§ **Supplied data**
- - -

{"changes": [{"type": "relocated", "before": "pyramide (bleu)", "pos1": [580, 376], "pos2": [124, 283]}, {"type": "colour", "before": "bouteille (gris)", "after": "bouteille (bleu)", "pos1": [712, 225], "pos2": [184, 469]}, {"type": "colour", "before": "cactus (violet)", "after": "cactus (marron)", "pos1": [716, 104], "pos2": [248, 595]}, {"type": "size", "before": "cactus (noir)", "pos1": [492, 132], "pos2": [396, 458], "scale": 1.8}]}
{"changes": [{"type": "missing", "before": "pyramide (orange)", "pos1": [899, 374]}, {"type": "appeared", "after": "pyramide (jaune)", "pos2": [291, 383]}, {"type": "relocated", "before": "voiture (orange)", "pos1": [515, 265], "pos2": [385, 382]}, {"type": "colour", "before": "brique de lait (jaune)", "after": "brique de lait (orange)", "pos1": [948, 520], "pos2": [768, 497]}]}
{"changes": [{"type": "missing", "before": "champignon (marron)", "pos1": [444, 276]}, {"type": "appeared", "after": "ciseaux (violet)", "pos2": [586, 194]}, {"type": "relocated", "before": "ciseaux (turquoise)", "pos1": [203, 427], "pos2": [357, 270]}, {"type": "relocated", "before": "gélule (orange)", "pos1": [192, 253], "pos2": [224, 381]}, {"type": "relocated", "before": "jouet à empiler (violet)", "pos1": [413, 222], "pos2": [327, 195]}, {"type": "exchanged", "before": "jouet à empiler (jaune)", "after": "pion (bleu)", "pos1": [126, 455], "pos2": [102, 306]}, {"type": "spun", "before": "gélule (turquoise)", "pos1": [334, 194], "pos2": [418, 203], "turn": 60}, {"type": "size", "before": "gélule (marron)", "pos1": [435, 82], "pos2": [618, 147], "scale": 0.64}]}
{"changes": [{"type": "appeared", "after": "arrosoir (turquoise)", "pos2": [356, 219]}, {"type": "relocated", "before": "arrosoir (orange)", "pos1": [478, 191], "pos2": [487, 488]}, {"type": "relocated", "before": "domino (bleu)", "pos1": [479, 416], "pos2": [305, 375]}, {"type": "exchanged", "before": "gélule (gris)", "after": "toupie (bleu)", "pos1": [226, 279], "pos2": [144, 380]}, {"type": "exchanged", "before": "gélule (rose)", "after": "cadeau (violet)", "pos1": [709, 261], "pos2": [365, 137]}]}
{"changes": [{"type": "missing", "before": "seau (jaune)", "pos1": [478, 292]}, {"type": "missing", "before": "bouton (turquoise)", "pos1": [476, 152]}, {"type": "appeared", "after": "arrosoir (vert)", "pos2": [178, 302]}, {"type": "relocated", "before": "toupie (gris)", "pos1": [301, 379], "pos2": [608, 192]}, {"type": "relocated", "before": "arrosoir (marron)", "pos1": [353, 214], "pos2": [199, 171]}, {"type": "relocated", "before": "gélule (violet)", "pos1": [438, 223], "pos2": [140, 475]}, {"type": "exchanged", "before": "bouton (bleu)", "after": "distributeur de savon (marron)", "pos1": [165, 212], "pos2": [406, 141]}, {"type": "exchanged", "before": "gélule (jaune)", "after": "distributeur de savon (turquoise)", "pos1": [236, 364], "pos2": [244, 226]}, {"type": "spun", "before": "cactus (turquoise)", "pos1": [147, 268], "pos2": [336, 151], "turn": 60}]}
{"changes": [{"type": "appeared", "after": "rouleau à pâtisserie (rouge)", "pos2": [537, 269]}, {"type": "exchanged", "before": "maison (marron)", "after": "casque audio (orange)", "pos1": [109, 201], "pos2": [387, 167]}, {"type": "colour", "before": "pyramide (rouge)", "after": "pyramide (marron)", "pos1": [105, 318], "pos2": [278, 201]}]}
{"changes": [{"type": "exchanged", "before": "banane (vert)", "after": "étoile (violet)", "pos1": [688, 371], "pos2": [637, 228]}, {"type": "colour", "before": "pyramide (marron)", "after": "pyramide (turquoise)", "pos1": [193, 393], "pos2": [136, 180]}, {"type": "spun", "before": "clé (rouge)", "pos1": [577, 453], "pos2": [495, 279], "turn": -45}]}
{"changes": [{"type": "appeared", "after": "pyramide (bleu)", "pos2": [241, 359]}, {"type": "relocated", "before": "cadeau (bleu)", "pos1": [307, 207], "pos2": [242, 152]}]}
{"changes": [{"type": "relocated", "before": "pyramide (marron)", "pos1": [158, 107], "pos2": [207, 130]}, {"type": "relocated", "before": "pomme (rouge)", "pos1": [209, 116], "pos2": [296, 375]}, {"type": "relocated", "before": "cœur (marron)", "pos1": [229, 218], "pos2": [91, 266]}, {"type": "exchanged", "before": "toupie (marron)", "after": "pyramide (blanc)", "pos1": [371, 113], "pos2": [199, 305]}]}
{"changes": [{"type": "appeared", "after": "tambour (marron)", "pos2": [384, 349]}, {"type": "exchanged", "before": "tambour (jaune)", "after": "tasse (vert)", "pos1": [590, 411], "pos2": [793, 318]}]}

- - -

§ **About this exercise**
The answer should consist of every entry, repeated word for word.

§ **Task response**
{"changes": [{"type": "relocated", "before": "pyramide (bleu)", "pos1": [580, 376], "pos2": [124, 283]}, {"type": "colour", "before": "bouteille (gris)", "after": "bouteille (bleu)", "pos1": [712, 225], "pos2": [184, 469]}, {"type": "colour", "before": "cactus (violet)", "after": "cactus (marron)", "pos1": [716, 104], "pos2": [248, 595]}, {"type": "size", "before": "cactus (noir)", "pos1": [492, 132], "pos2": [396, 458], "scale": 1.8}]}
{"changes": [{"type": "missing", "before": "pyramide (orange)", "pos1": [899, 374]}, {"type": "appeared", "after": "pyramide (jaune)", "pos2": [291, 383]}, {"type": "relocated", "before": "voiture (orange)", "pos1": [515, 265], "pos2": [385, 382]}, {"type": "colour", "before": "brique de lait (jaune)", "after": "brique de lait (orange)", "pos1": [948, 520], "pos2": [768, 497]}]}
{"changes": [{"type": "missing", "before": "champignon (marron)", "pos1": [444, 276]}, {"type": "appeared", "after": "ciseaux (violet)", "pos2": [586, 194]}, {"type": "relocated", "before": "ciseaux (turquoise)", "pos1": [203, 427], "pos2": [357, 270]}, {"type": "relocated", "before": "gélule (orange)", "pos1": [192, 253], "pos2": [224, 381]}, {"type": "relocated", "before": "jouet à empiler (violet)", "pos1": [413, 222], "pos2": [327, 195]}, {"type": "exchanged", "before": "jouet à empiler (jaune)", "after": "pion (bleu)", "pos1": [126, 455], "pos2": [102, 306]}, {"type": "spun", "before": "gélule (turquoise)", "pos1": [334, 194], "pos2": [418, 203], "turn": 60}, {"type": "size", "before": "gélule (marron)", "pos1": [435, 82], "pos2": [618, 147], "scale": 0.64}]}
{"changes": [{"type": "appeared", "after": "arrosoir (turquoise)", "pos2": [356, 219]}, {"type": "relocated", "before": "arrosoir (orange)", "pos1": [478, 191], "pos2": [487, 488]}, {"type": "relocated", "before": "domino (bleu)", "pos1": [479, 416], "pos2": [305, 375]}, {"type": "exchanged", "before": "gélule (gris)", "after": "toupie (bleu)", "pos1": [226, 279], "pos2": [144, 380]}, {"type": "exchanged", "before": "gélule (rose)", "after": "cadeau (violet)", "pos1": [709, 261], "pos2": [365, 137]}]}
{"changes": [{"type": "missing", "before": "seau (jaune)", "pos1": [478, 292]}, {"type": "missing", "before": "bouton (turquoise)", "pos1": [476, 152]}, {"type": "appeared", "after": "arrosoir (vert)", "pos2": [178, 302]}, {"type": "relocated", "before": "toupie (gris)", "pos1": [301, 379], "pos2": [608, 192]}, {"type": "relocated", "before": "arrosoir (marron)", "pos1": [353, 214], "pos2": [199, 171]}, {"type": "relocated", "before": "gélule (violet)", "pos1": [438, 223], "pos2": [140, 475]}, {"type": "exchanged", "before": "bouton (bleu)", "after": "distributeur de savon (marron)", "pos1": [165, 212], "pos2": [406, 141]}, {"type": "exchanged", "before": "gélule (jaune)", "after": "distributeur de savon (turquoise)", "pos1": [236, 364], "pos2": [244, 226]}, {"type": "spun", "before": "cactus (turquoise)", "pos1": [147, 268], "pos2": [336, 151], "turn": 60}]}
{"changes": [{"type": "appeared", "after": "rouleau à pâtisserie (rouge)", "pos2": [537, 269]}, {"type": "exchanged", "before": "maison (marron)", "after": "casque audio (orange)", "pos1": [109, 201], "pos2": [387, 167]}, {"type": "colour", "before": "pyramide (rouge)", "after": "pyramide (marron)", "pos1": [105, 318], "pos2": [278, 201]}]}
{"changes": [{"type": "exchanged", "before": "banane (vert)", "after": "étoile (violet)", "pos1": [688, 371], "pos2": [637, 228]}, {"type": "colour", "before": "pyramide (marron)", "after": "pyramide (turquoise)", "pos1": [193, 393], "pos2": [136, 180]}, {"type": "spun", "before": "clé (rouge)", "pos1": [577, 453], "pos2": [495, 279], "turn": -45}]}
{"changes": [{"type": "appeared", "after": "pyramide (bleu)", "pos2": [241, 359]}, {"type": "relocated", "before": "cadeau (bleu)", "pos1": [307, 207], "pos2": [242, 152]}]}
{"changes": [{"type": "relocated", "before": "pyramide (marron)", "pos1": [158, 107], "pos2": [207, 130]}, {"type": "relocated", "before": "pomme (rouge)", "pos1": [209, 116], "pos2": [296, 375]}, {"type": "relocated", "before": "cœur (marron)", "pos1": [229, 218], "pos2": [91, 266]}, {"type": "exchanged", "before": "toupie (marron)", "after": "pyramide (blanc)", "pos1": [371, 113], "pos2": [199, 305]}]}
{"changes": [{"type": "appeared", "after": "tambour (marron)", "pos2": [384, 349]}, {"type": "exchanged", "before": "tambour (jaune)", "after": "tasse (vert)", "pos1": [590, 411], "pos2": [793, 318]}]}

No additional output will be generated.